* [INFORMATION SHOWN]:
- - - - -

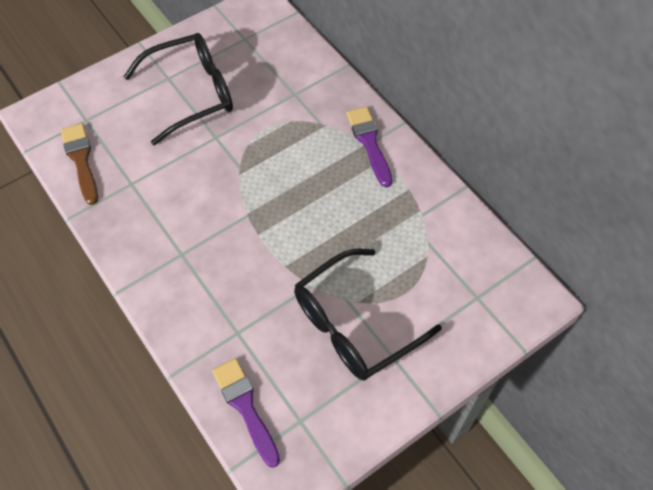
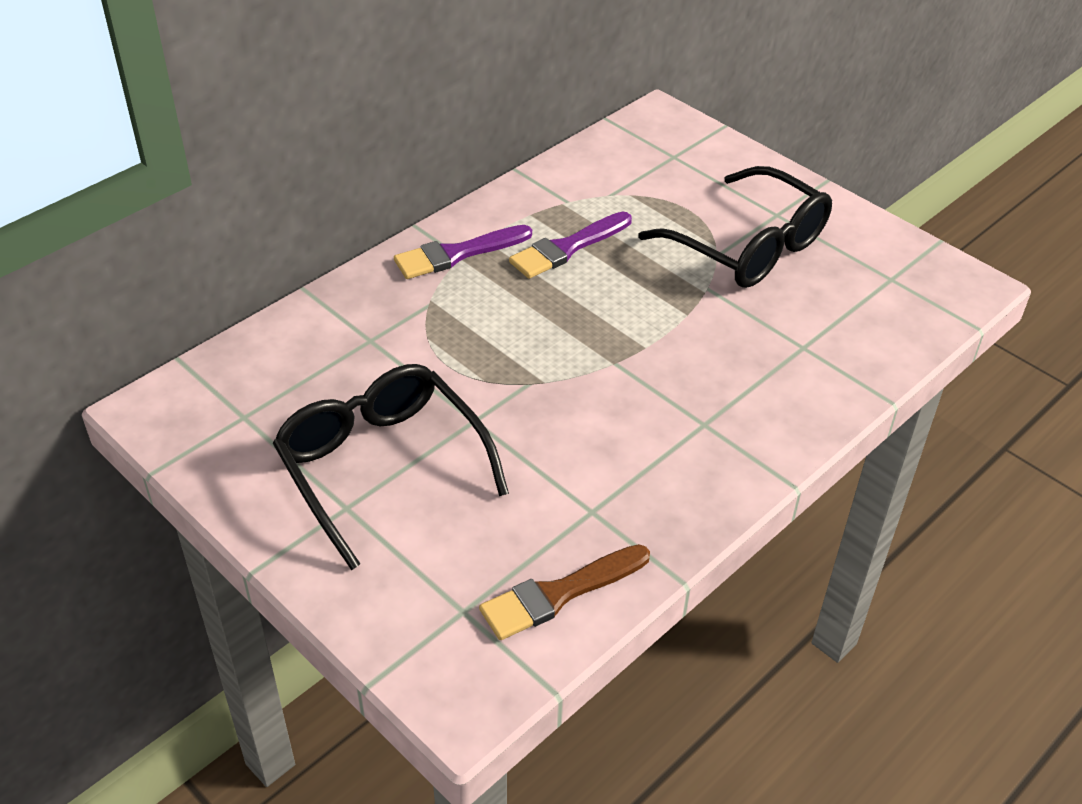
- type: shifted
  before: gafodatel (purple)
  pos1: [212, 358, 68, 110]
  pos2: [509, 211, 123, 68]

- - - - -

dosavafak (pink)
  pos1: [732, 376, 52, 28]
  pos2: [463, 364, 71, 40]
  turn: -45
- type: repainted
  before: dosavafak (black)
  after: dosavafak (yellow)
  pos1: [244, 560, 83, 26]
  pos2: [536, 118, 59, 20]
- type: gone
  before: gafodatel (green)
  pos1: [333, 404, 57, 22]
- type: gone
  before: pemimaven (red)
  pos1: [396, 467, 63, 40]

- - - - -

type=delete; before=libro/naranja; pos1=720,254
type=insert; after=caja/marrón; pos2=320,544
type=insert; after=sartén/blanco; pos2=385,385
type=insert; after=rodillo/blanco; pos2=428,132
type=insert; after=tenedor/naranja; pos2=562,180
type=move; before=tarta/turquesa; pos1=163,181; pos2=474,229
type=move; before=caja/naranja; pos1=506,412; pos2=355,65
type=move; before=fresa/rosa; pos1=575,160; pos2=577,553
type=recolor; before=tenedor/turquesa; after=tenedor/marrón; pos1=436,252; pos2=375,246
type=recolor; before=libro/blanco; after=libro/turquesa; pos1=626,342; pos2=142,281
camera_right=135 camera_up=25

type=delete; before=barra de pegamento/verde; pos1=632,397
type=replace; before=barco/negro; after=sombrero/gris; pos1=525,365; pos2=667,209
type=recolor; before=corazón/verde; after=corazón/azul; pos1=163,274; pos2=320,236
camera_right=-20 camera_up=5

- - - - -

Take the line above containing "type=delete; before=libro/naranja; pos1=720,254", the line containing "type=recolor; before=libro/blanco; after=libro/turquesa;", and all lines in between, and copy them exactly without anything else.

type=delete; before=libro/naranja; pos1=720,254
type=insert; after=caja/marrón; pos2=320,544
type=insert; after=sartén/blanco; pos2=385,385
type=insert; after=rodillo/blanco; pos2=428,132
type=insert; after=tenedor/naranja; pos2=562,180
type=move; before=tarta/turquesa; pos1=163,181; pos2=474,229
type=move; before=caja/naranja; pos1=506,412; pos2=355,65
type=move; before=fresa/rosa; pos1=575,160; pos2=577,553
type=recolor; before=tenedor/turquesa; after=tenedor/marrón; pos1=436,252; pos2=375,246
type=recolor; before=libro/blanco; after=libro/turquesa; pos1=626,342; pos2=142,281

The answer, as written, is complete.